** Exercise inputs follows **
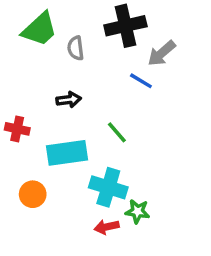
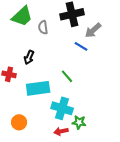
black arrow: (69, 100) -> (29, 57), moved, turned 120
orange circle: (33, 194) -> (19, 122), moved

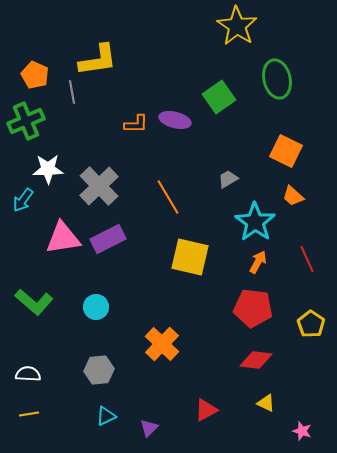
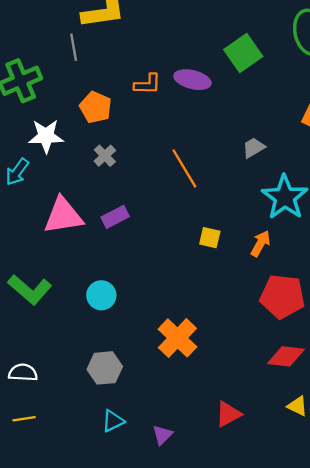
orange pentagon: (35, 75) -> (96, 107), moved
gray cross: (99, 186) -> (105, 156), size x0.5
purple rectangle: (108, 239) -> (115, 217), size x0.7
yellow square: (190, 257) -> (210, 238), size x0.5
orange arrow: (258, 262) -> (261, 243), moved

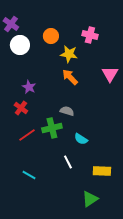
** End of Exercise inputs **
** Exercise inputs follows **
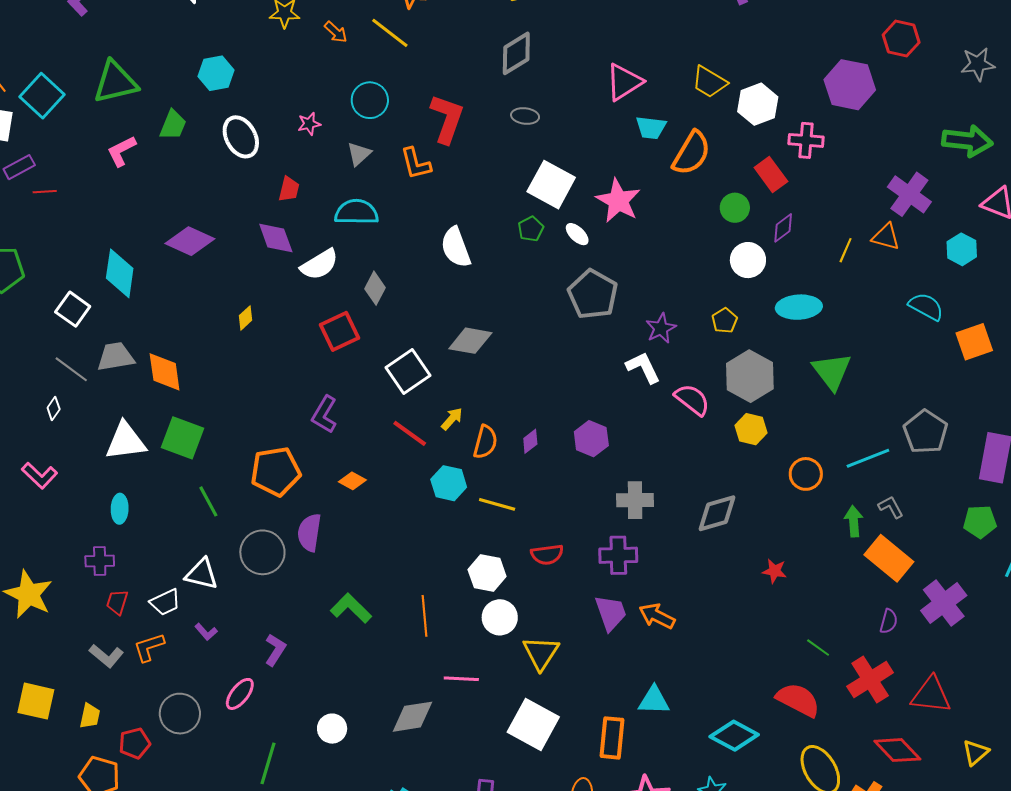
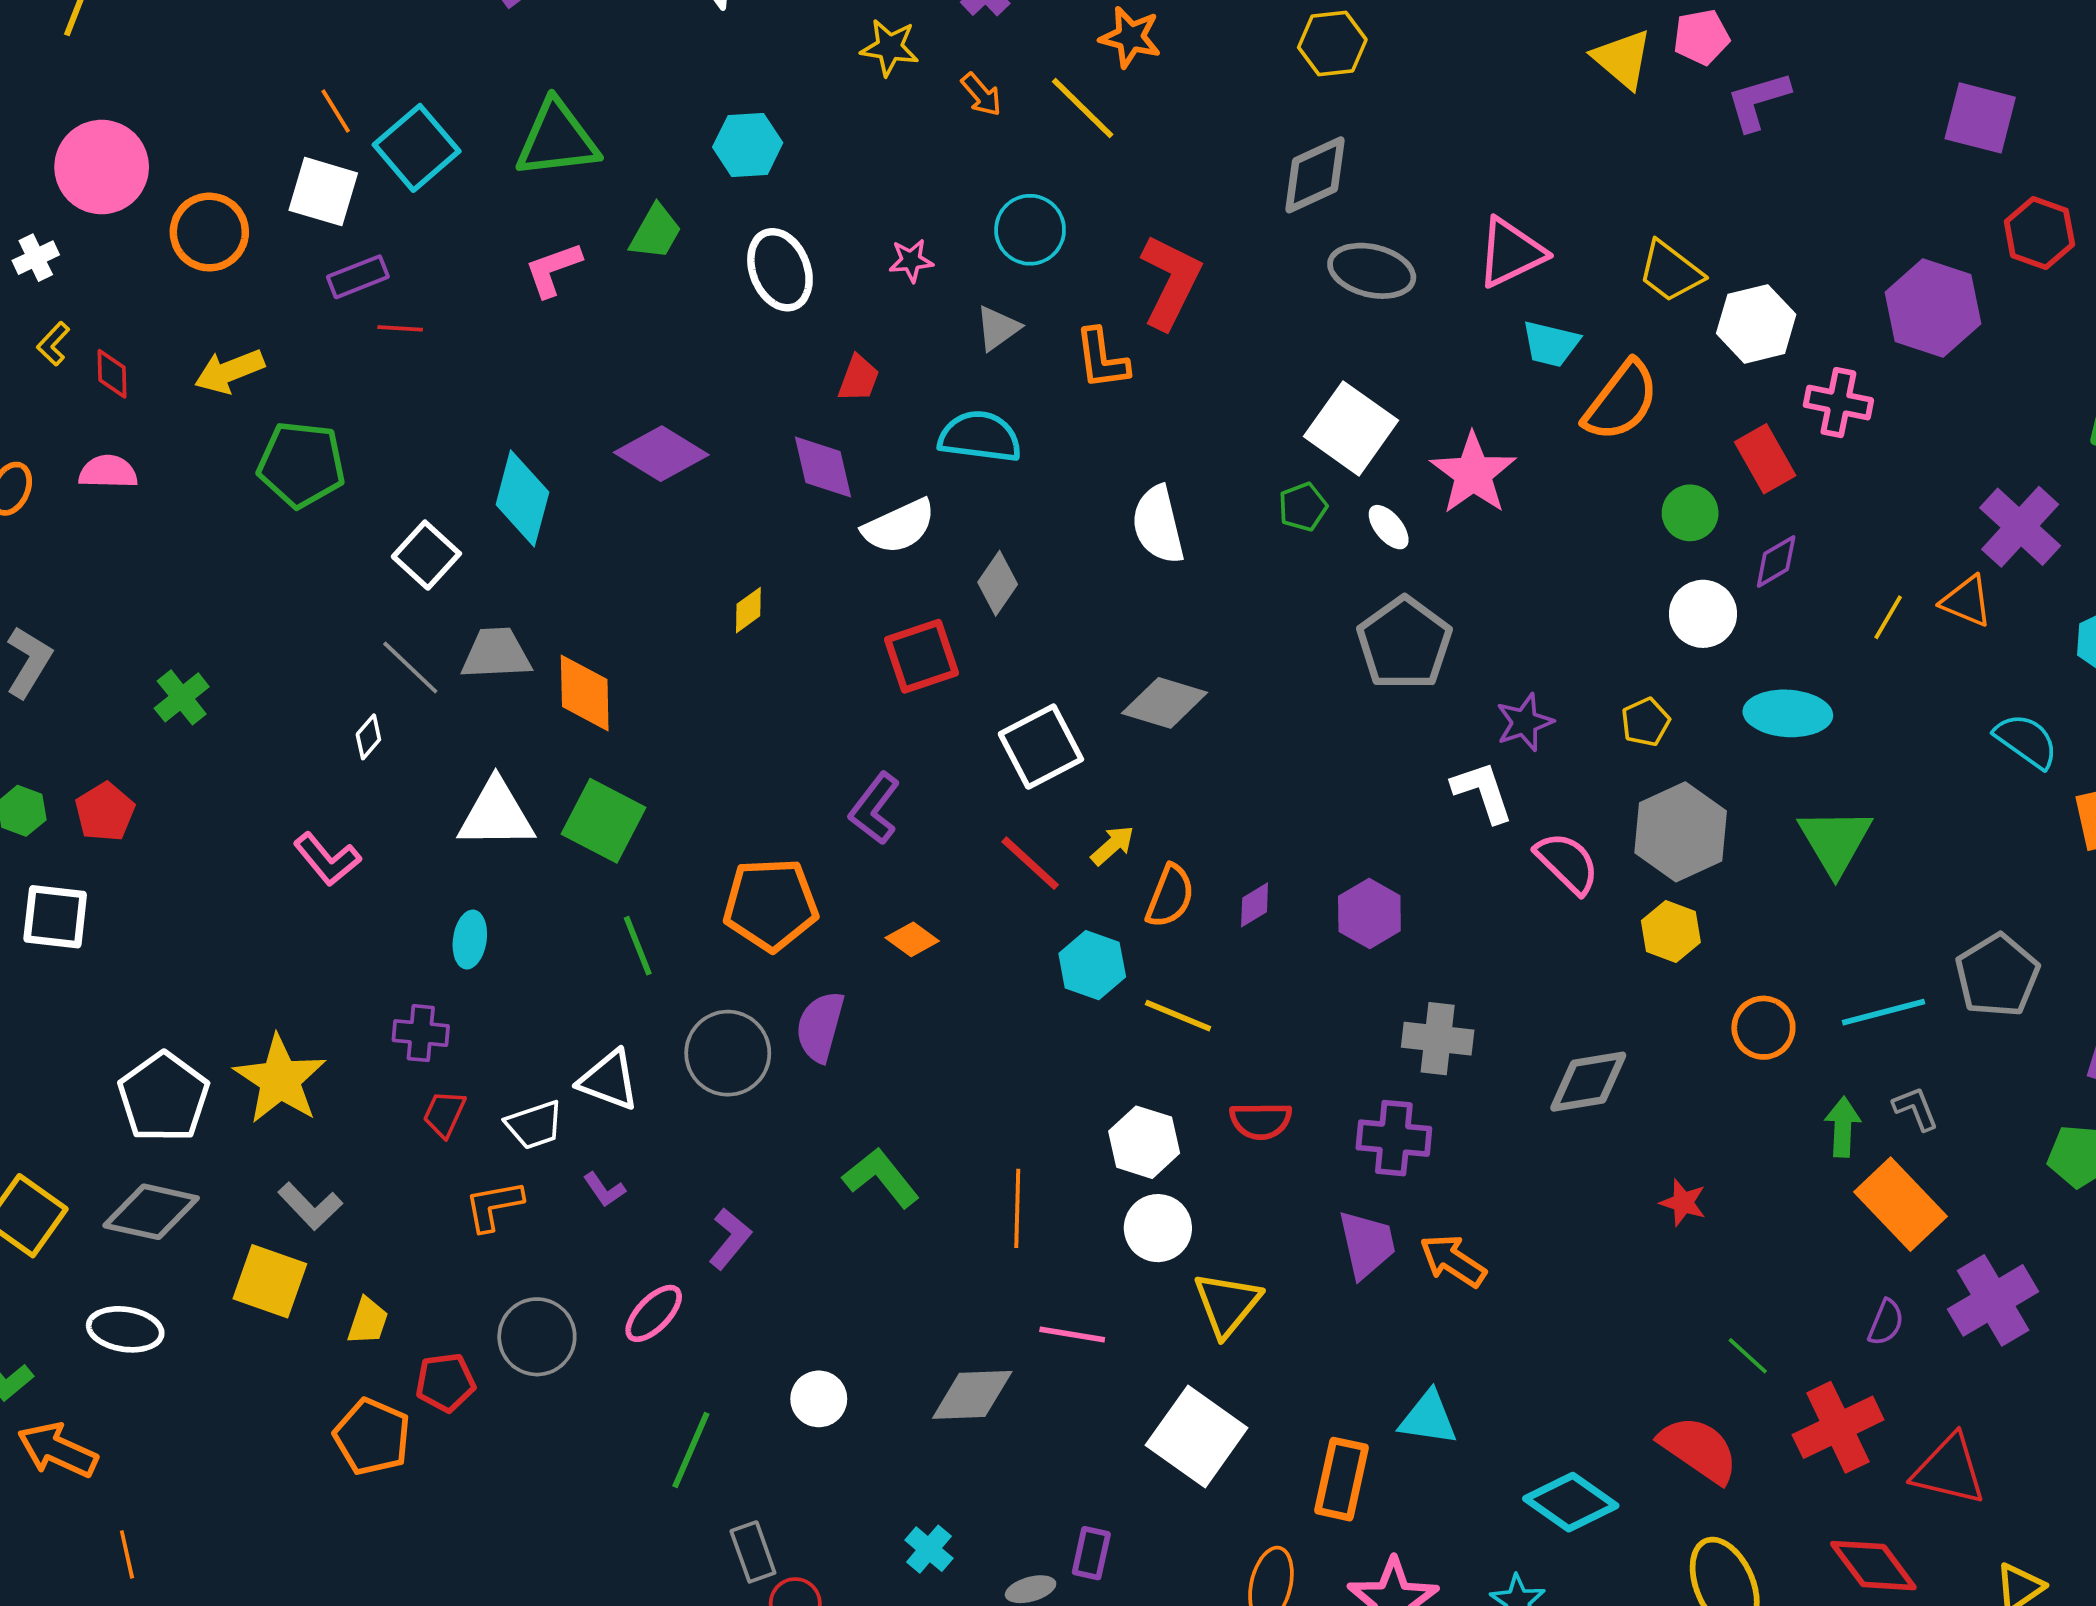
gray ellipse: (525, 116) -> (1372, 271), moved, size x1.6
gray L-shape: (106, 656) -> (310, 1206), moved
** End of Exercise inputs **
** Exercise inputs follows **
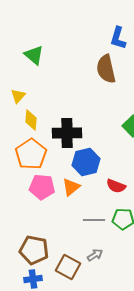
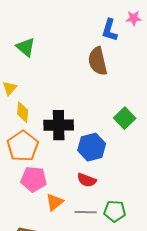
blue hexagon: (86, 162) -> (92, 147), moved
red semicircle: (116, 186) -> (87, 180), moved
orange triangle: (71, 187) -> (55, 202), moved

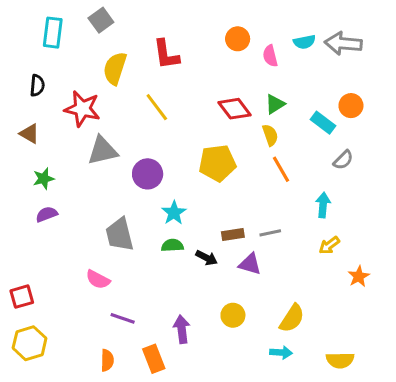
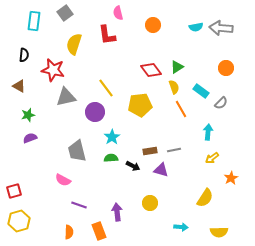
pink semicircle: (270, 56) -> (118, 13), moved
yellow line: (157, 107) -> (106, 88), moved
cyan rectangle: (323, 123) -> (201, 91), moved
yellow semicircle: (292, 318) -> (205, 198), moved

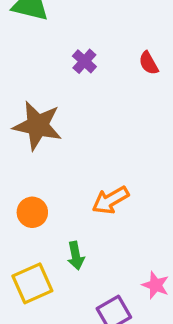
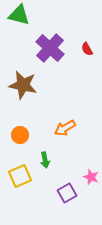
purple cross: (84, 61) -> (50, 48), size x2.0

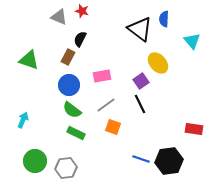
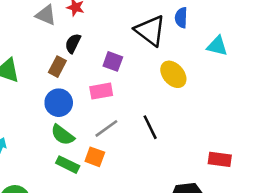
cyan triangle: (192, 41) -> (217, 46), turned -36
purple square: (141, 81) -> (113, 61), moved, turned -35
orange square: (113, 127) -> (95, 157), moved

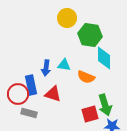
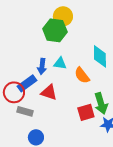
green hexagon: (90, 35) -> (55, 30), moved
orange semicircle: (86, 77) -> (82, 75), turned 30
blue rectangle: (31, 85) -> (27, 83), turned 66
** End of Exercise inputs **
**To do**
Reproduce the records above exactly, but only from the line with "orange triangle: (71, 187)" up to and including the line with "blue rectangle: (31, 85)". Leave the pictures out.

**Task response**
orange triangle: (71, 187) -> (55, 202), moved

pink semicircle: (270, 56) -> (118, 13), moved
yellow line: (157, 107) -> (106, 88), moved
cyan rectangle: (323, 123) -> (201, 91), moved
yellow semicircle: (292, 318) -> (205, 198), moved

purple cross: (84, 61) -> (50, 48), size x2.0

cyan triangle: (192, 41) -> (217, 46), turned -36
purple square: (141, 81) -> (113, 61), moved, turned -35
orange square: (113, 127) -> (95, 157), moved

green hexagon: (90, 35) -> (55, 30), moved
orange semicircle: (86, 77) -> (82, 75), turned 30
blue rectangle: (31, 85) -> (27, 83), turned 66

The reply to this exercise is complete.